## Spatial grounding data:
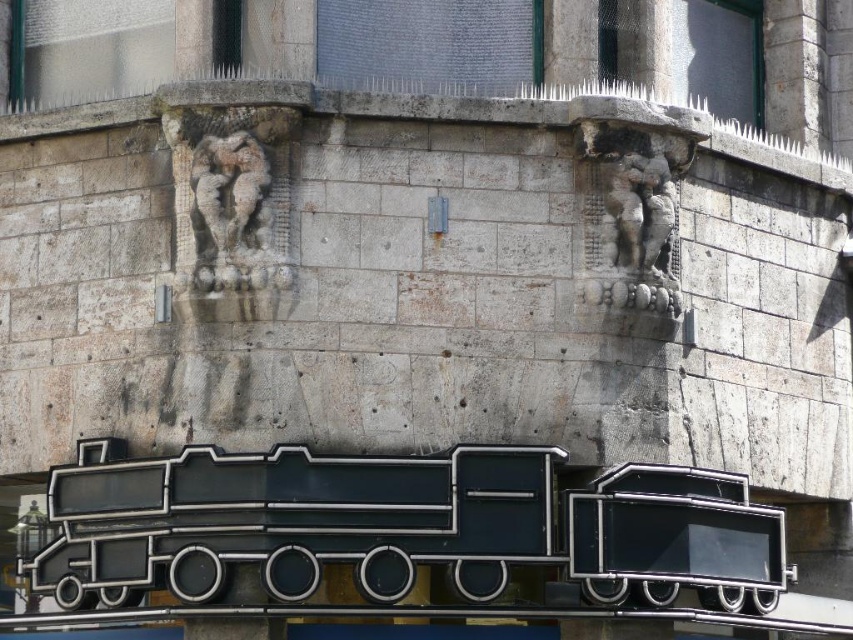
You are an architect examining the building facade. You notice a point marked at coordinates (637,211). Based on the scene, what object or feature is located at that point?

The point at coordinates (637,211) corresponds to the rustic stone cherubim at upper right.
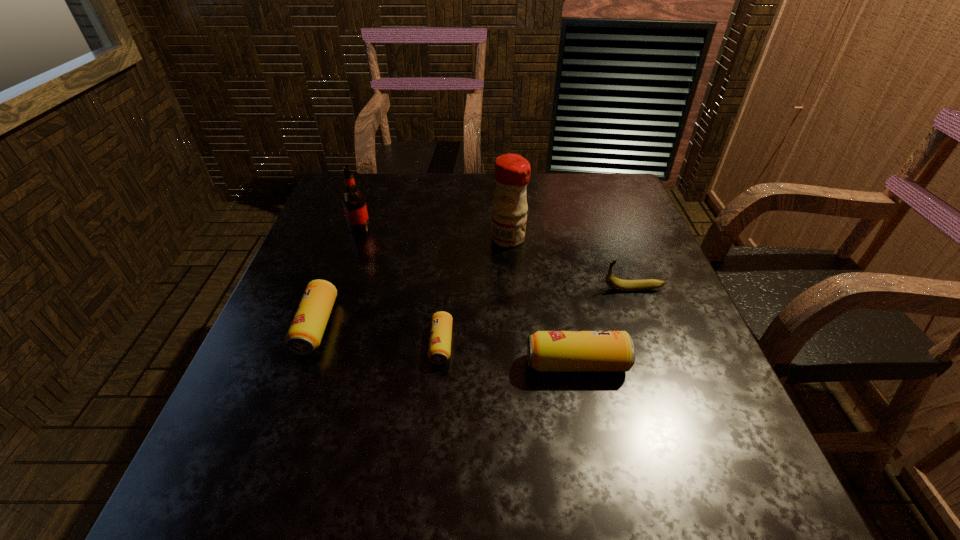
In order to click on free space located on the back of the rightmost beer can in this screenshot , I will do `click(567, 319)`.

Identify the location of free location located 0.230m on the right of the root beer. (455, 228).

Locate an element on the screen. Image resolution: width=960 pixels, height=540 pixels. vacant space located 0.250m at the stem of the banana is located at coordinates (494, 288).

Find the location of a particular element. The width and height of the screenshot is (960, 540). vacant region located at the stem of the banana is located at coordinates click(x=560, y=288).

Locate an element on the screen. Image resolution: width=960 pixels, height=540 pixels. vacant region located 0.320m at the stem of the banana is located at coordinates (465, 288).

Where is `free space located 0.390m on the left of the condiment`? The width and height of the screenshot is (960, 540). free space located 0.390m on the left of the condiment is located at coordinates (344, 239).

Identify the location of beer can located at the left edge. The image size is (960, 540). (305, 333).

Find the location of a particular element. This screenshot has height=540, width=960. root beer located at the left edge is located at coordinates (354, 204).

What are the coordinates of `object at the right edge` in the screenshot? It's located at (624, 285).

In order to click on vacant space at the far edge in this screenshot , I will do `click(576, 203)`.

## WORK ITEM:
Reproduce every item above word for word, leaving out the pictures.

## WRITTEN RESPONSE:
You are an architect examining the building facade. You notice a point marked at coordinates (637,211). Based on the scene, what object or feature is located at that point?

The point at coordinates (637,211) corresponds to the rustic stone cherubim at upper right.
In order to click on free space located on the back of the rightmost beer can in this screenshot , I will do `click(567, 319)`.

Identify the location of free location located 0.230m on the right of the root beer. (455, 228).

Locate an element on the screen. Image resolution: width=960 pixels, height=540 pixels. vacant space located 0.250m at the stem of the banana is located at coordinates (494, 288).

Find the location of a particular element. The width and height of the screenshot is (960, 540). vacant region located at the stem of the banana is located at coordinates click(x=560, y=288).

Locate an element on the screen. Image resolution: width=960 pixels, height=540 pixels. vacant region located 0.320m at the stem of the banana is located at coordinates (465, 288).

Where is `free space located 0.390m on the left of the condiment`? The width and height of the screenshot is (960, 540). free space located 0.390m on the left of the condiment is located at coordinates (344, 239).

Identify the location of beer can located at the left edge. The image size is (960, 540). (305, 333).

Find the location of a particular element. This screenshot has height=540, width=960. root beer located at the left edge is located at coordinates (354, 204).

What are the coordinates of `object at the right edge` in the screenshot? It's located at (624, 285).

In order to click on vacant space at the far edge in this screenshot , I will do `click(576, 203)`.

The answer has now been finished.